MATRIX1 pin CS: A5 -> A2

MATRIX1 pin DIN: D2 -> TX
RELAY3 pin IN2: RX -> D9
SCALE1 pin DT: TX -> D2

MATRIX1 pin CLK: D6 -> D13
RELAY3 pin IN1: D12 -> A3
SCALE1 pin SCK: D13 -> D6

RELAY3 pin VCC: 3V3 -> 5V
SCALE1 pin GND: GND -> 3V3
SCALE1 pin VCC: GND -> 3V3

◆ ◆ ◆

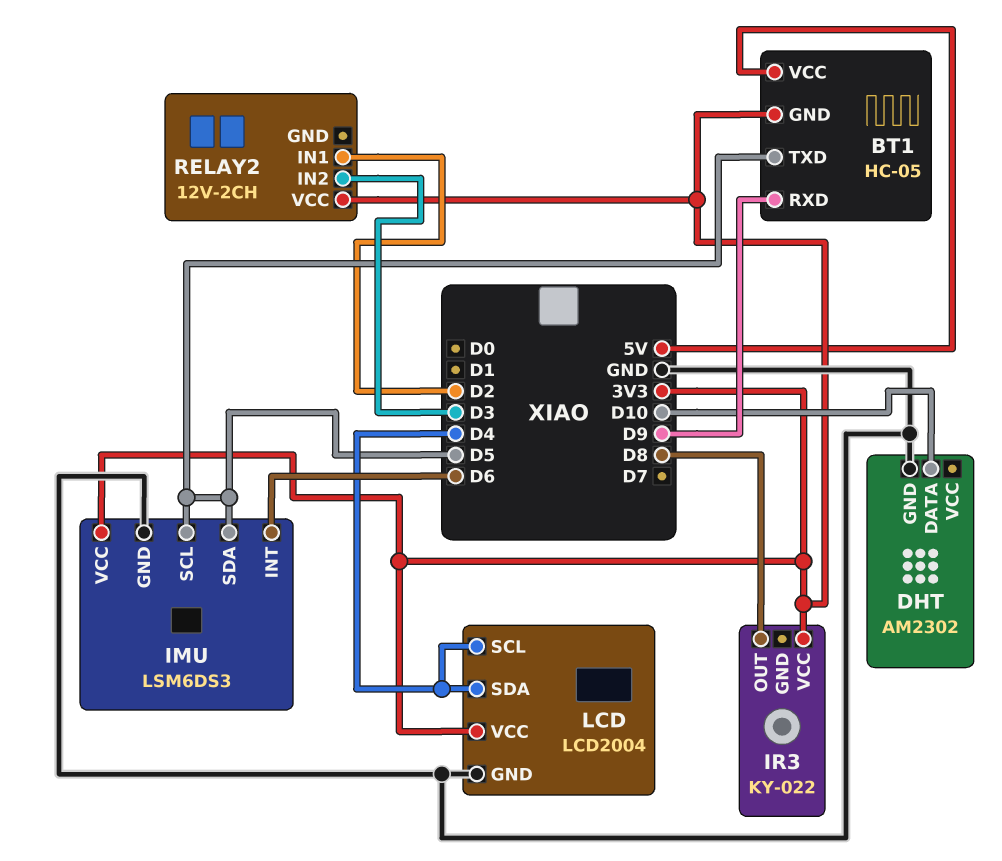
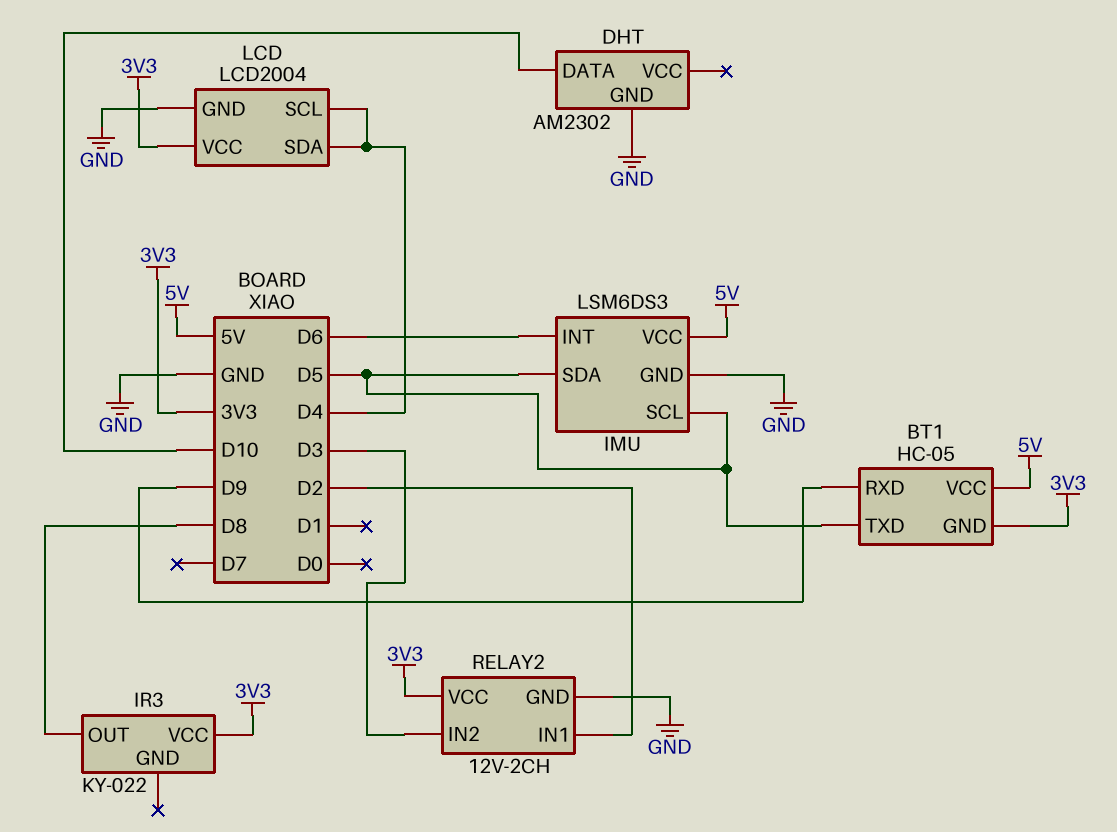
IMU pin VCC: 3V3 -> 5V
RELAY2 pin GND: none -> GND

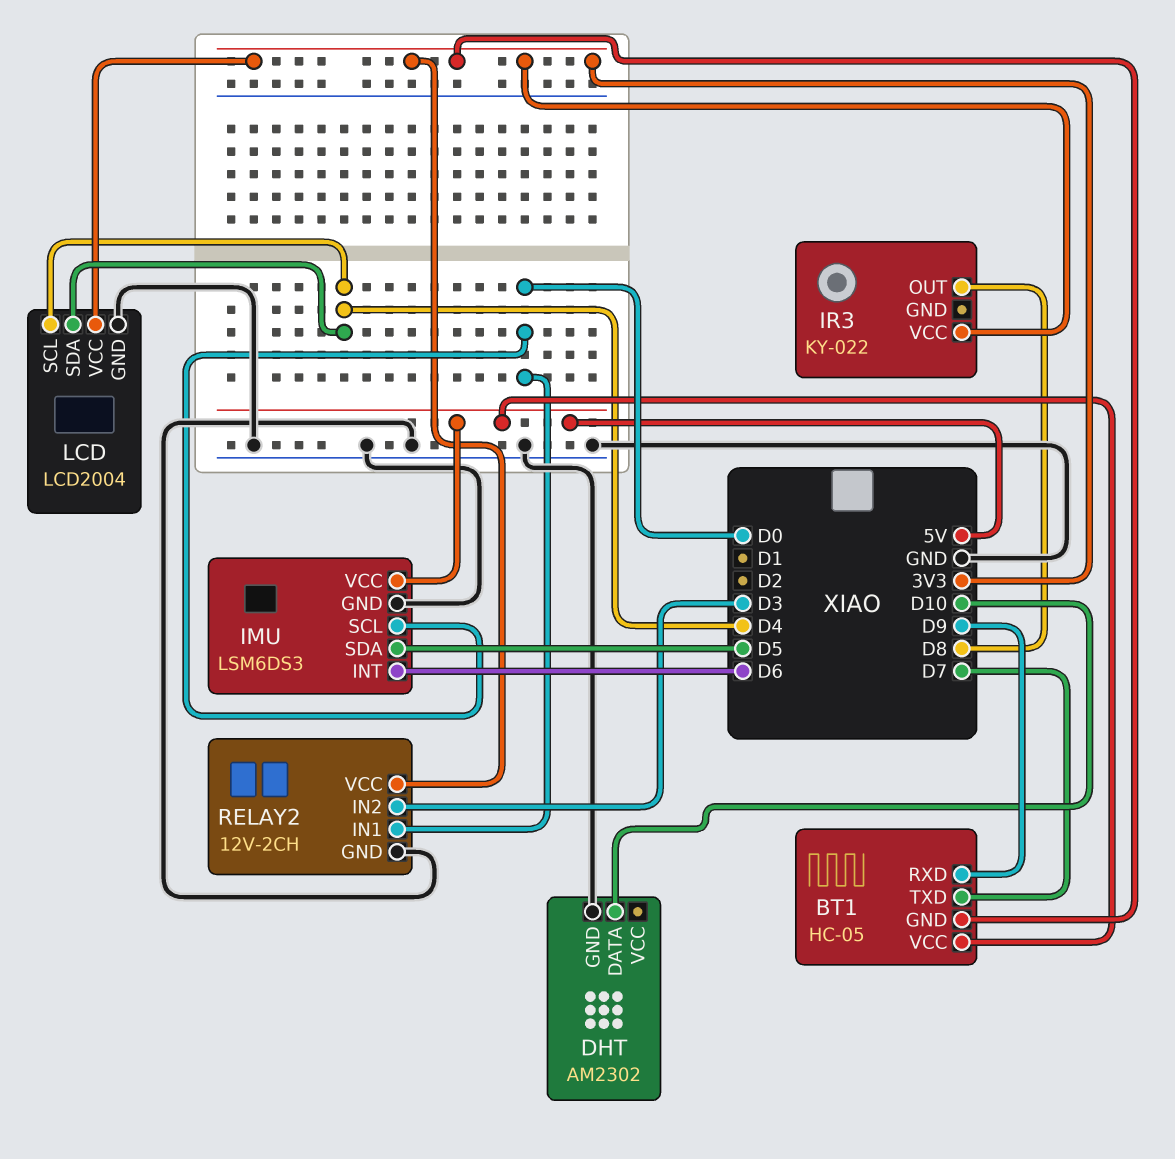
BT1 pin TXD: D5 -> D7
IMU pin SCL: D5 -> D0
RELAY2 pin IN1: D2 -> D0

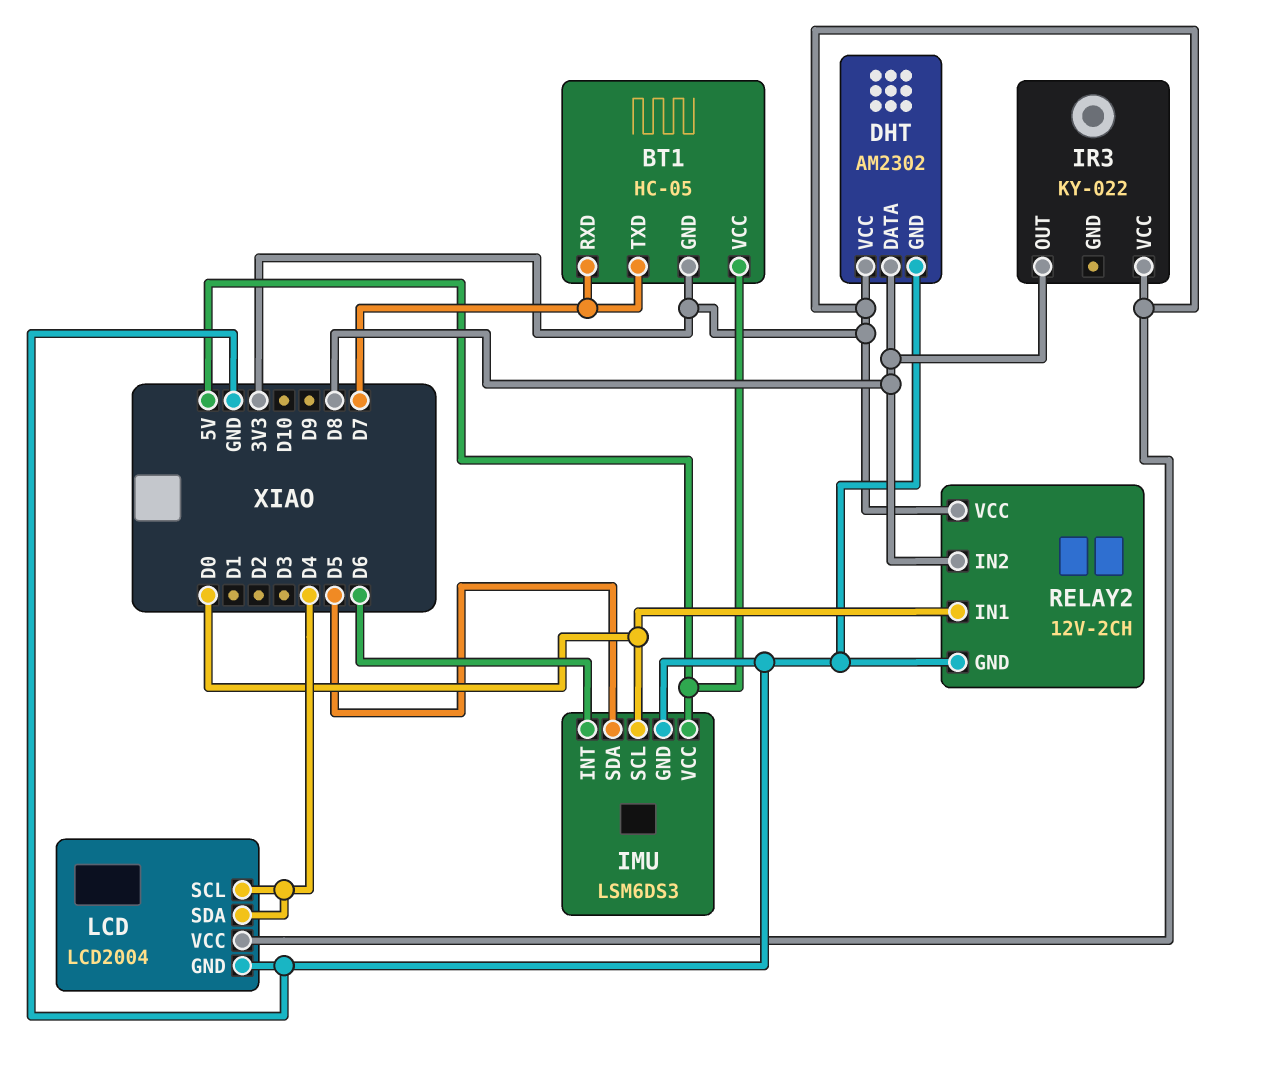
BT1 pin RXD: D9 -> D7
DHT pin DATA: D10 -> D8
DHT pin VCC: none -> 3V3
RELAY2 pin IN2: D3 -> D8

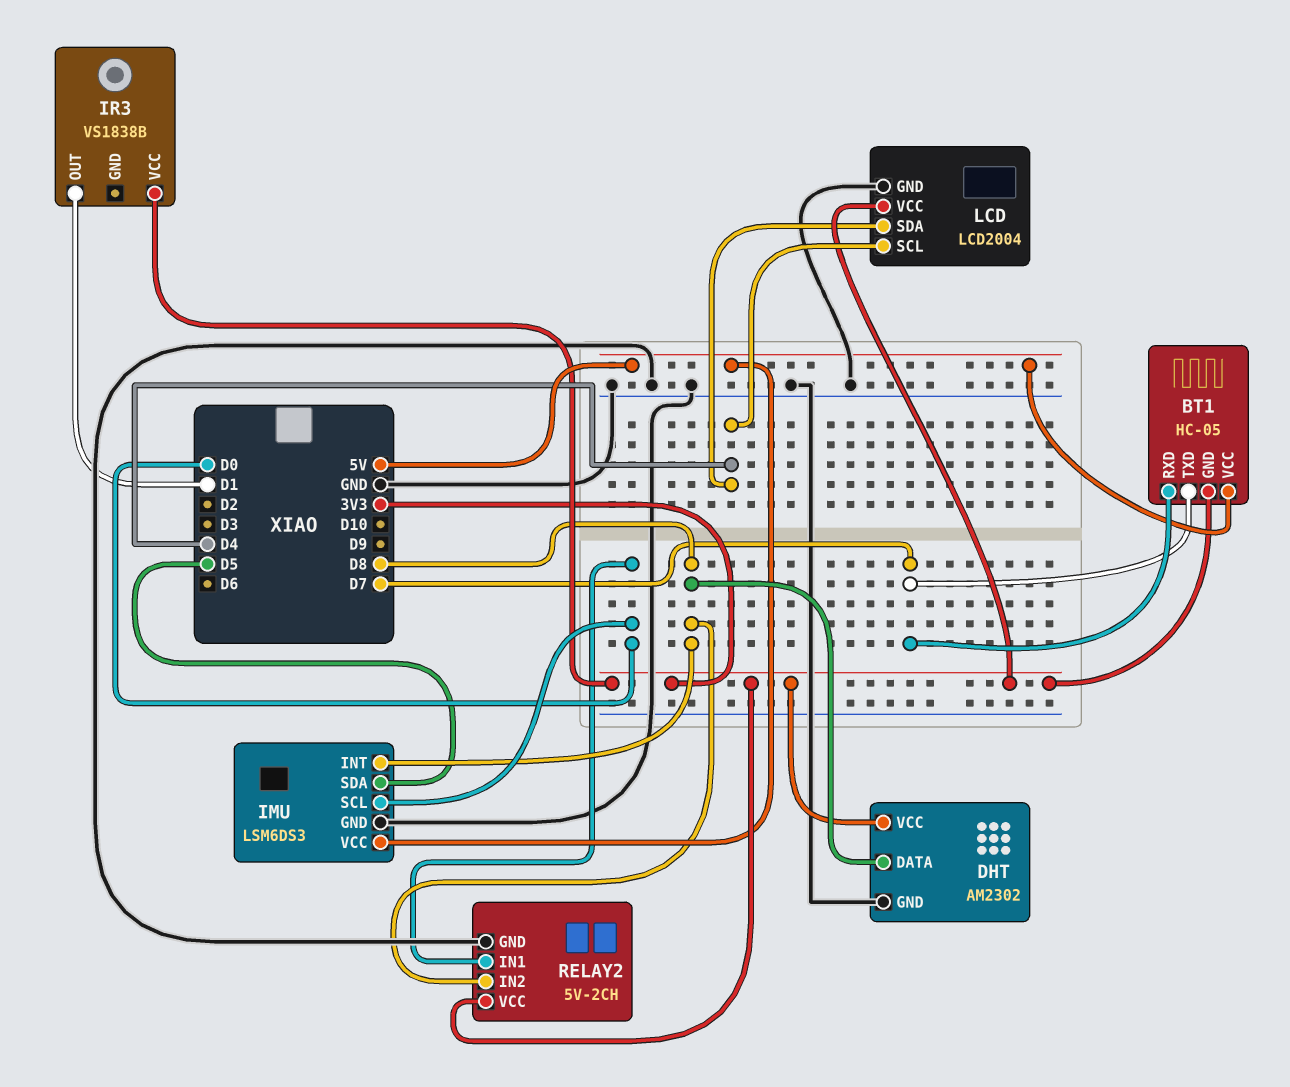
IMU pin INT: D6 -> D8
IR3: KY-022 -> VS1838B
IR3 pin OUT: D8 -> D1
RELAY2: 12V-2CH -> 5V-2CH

◆ ◆ ◆

Going by the entries above, repeat exactly the lines that start at the line with "RELAY2 pin IN1: D2 -> D0" and go on through the line with "RELAY2: 12V-2CH -> 5V-2CH". Pictures are not part of the copy.

RELAY2 pin IN1: D2 -> D0

BT1 pin RXD: D9 -> D7
DHT pin DATA: D10 -> D8
DHT pin VCC: none -> 3V3
RELAY2 pin IN2: D3 -> D8

IMU pin INT: D6 -> D8
IR3: KY-022 -> VS1838B
IR3 pin OUT: D8 -> D1
RELAY2: 12V-2CH -> 5V-2CH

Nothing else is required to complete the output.